(Edit difference data)
==============================
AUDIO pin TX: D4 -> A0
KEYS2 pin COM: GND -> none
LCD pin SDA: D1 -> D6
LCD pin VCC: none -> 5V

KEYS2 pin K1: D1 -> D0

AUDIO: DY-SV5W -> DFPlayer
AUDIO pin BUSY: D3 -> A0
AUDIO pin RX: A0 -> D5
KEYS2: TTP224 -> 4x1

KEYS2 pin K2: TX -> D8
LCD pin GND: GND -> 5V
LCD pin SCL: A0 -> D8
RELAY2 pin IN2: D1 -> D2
==============================
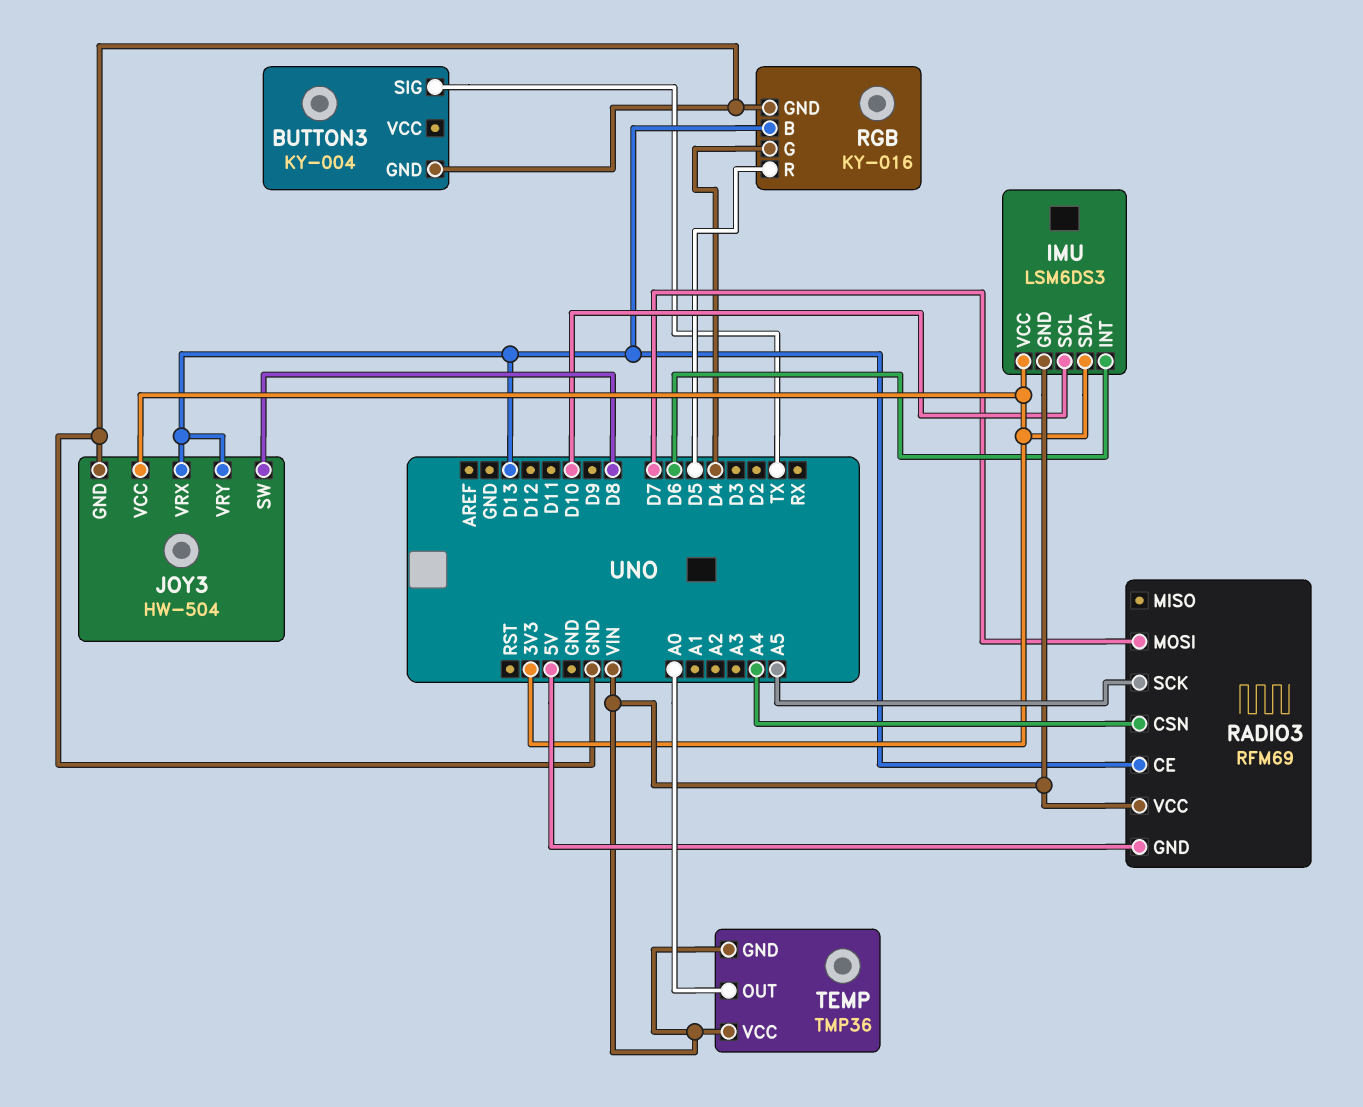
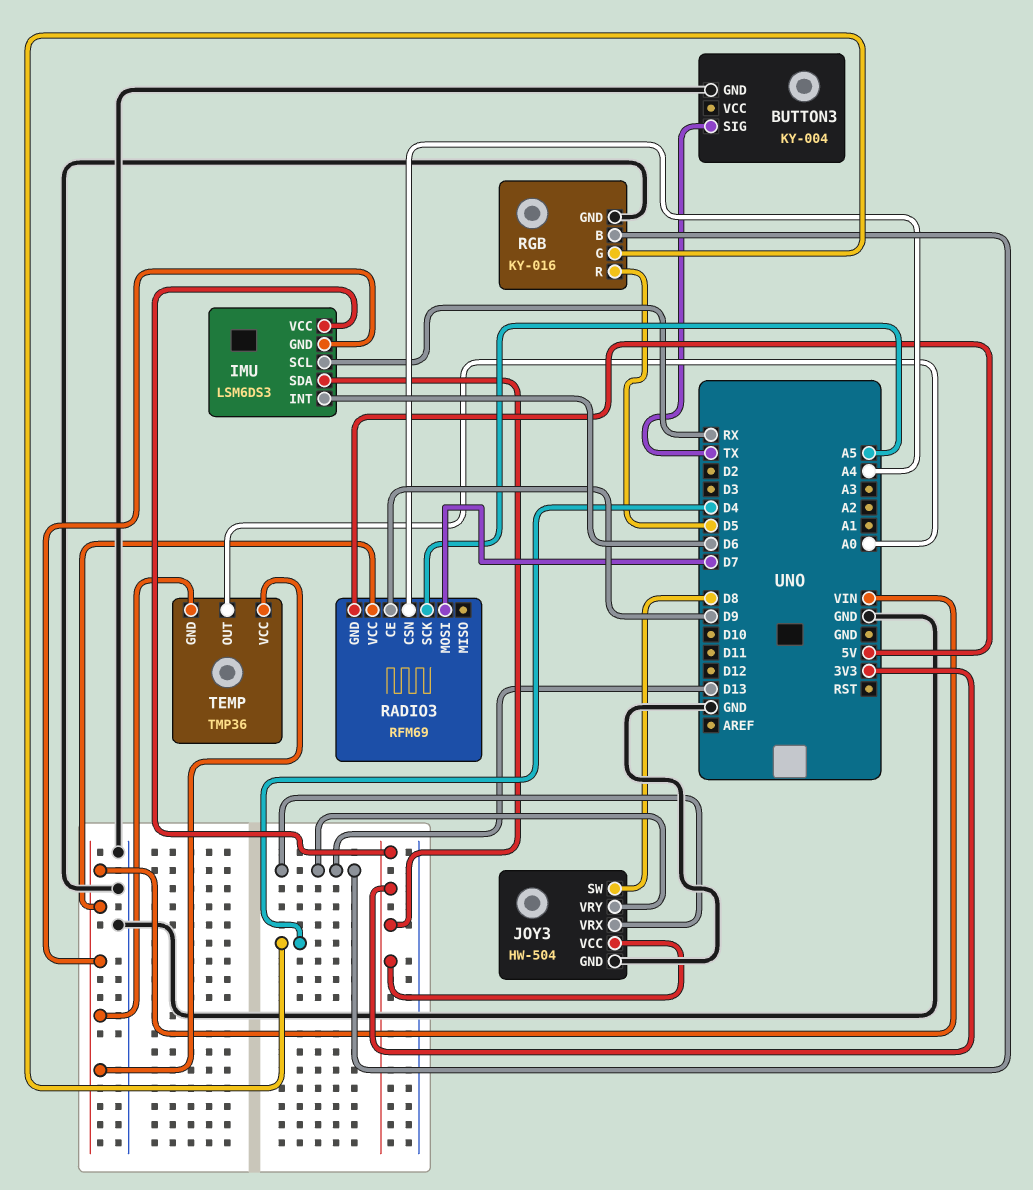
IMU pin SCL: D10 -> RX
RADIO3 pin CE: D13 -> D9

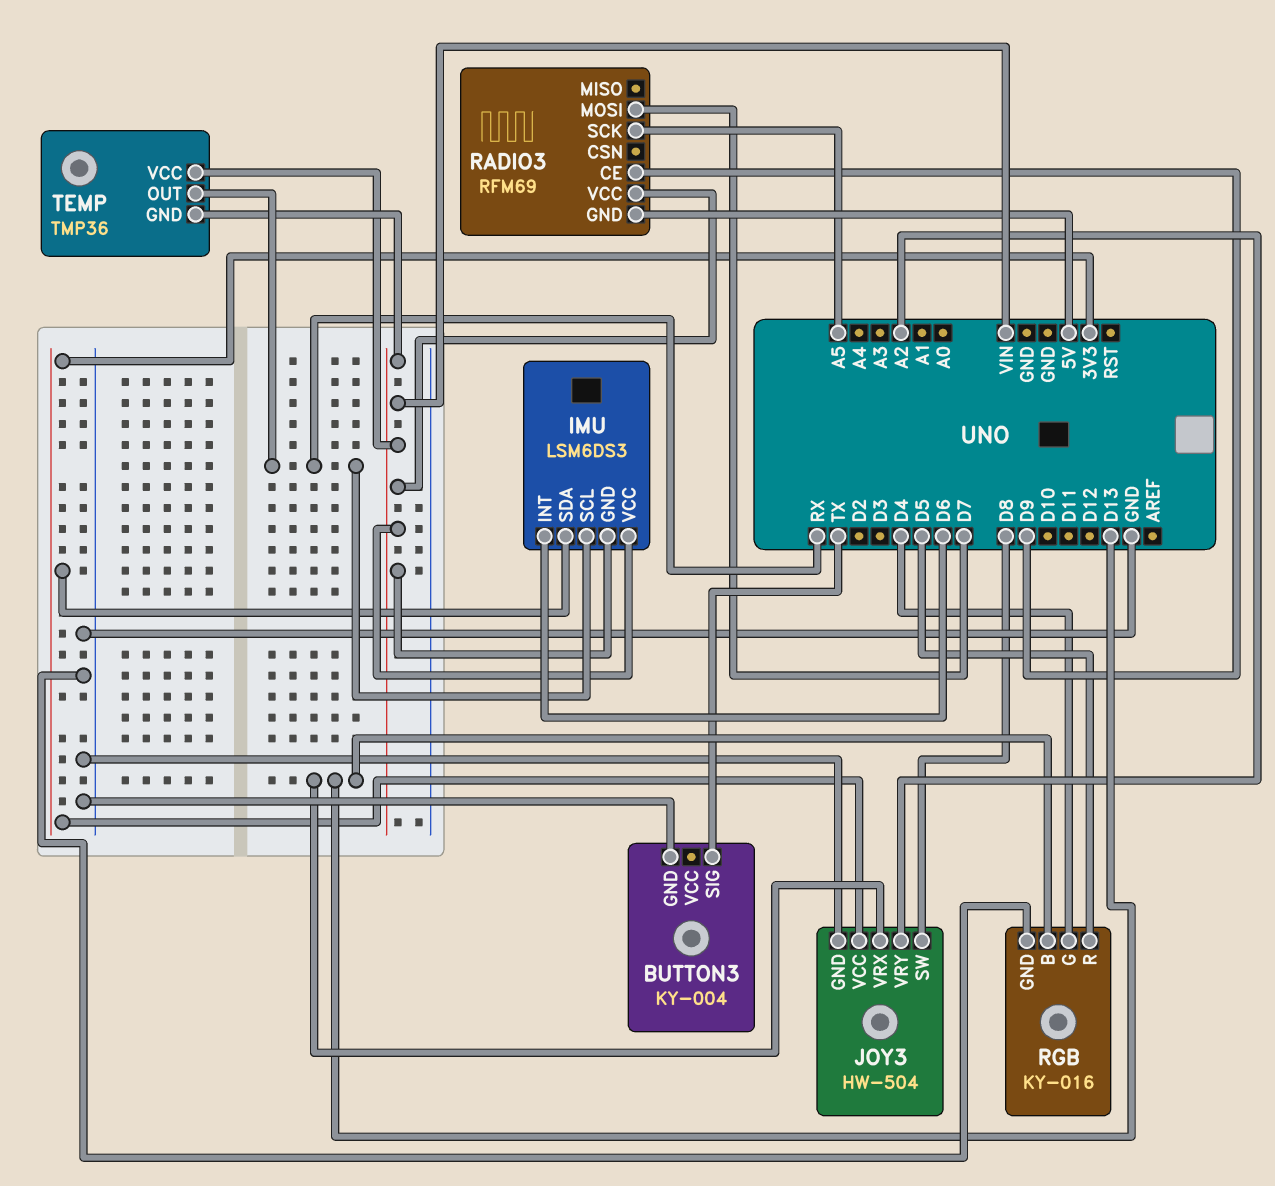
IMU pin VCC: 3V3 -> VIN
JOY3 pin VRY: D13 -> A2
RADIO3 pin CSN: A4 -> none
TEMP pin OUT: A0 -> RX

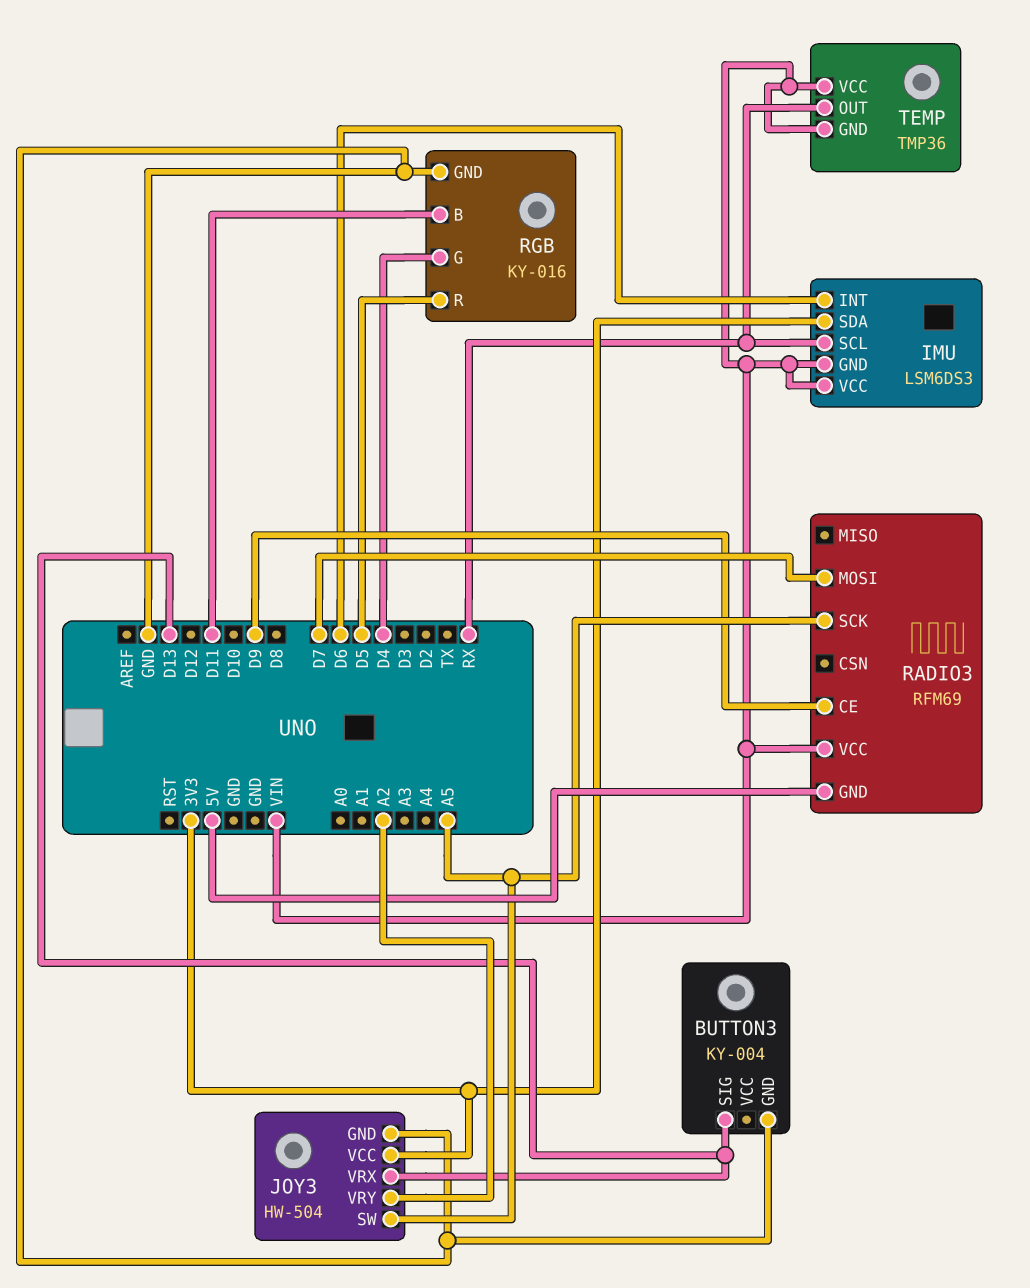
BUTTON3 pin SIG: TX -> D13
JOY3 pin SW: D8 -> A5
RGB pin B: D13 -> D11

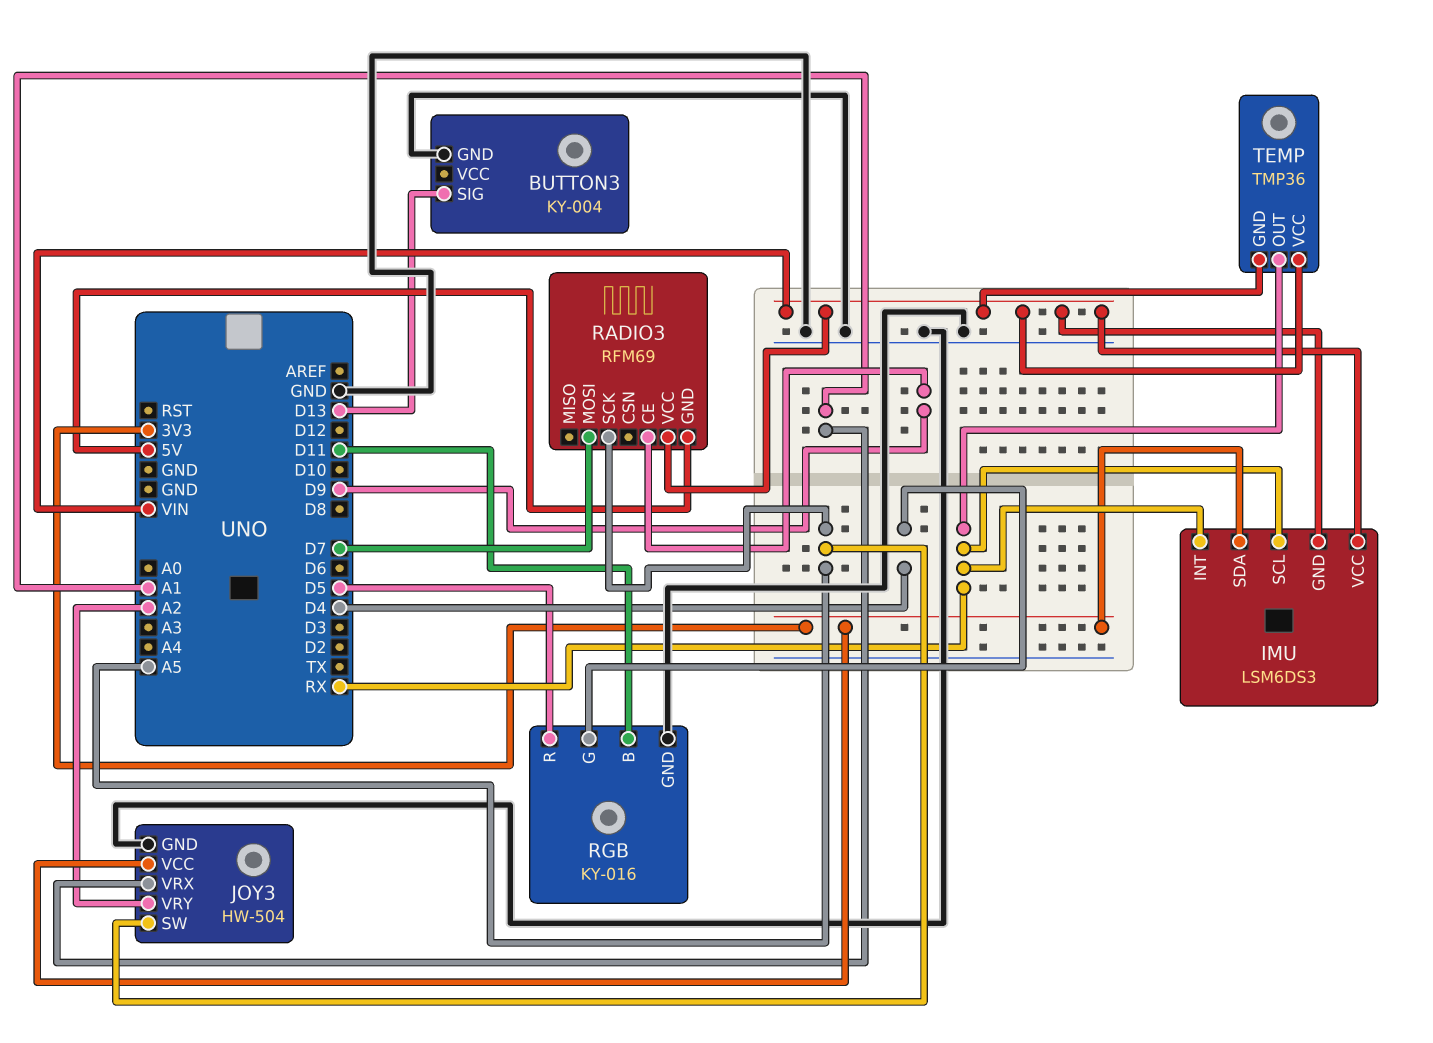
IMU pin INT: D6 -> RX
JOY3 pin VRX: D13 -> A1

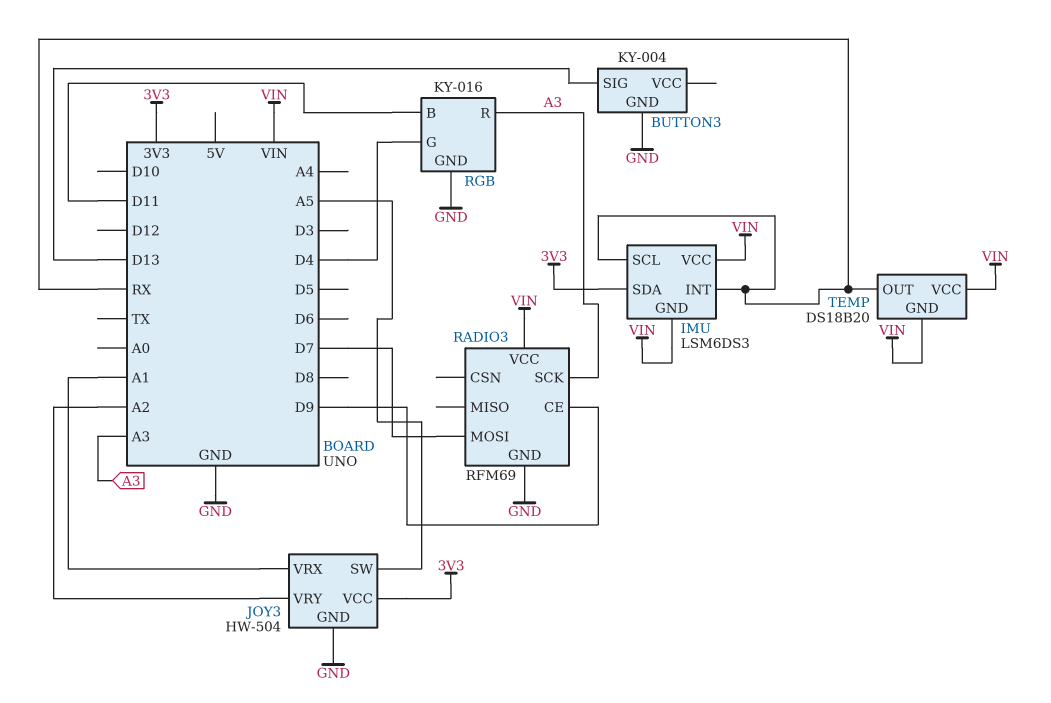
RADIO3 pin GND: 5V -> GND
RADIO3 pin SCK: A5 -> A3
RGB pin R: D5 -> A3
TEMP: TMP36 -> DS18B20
==============================
__How to complete this task__: Copy every line of the data that carries the word "TEMP".

__Reply__:
TEMP pin OUT: A0 -> RX
TEMP: TMP36 -> DS18B20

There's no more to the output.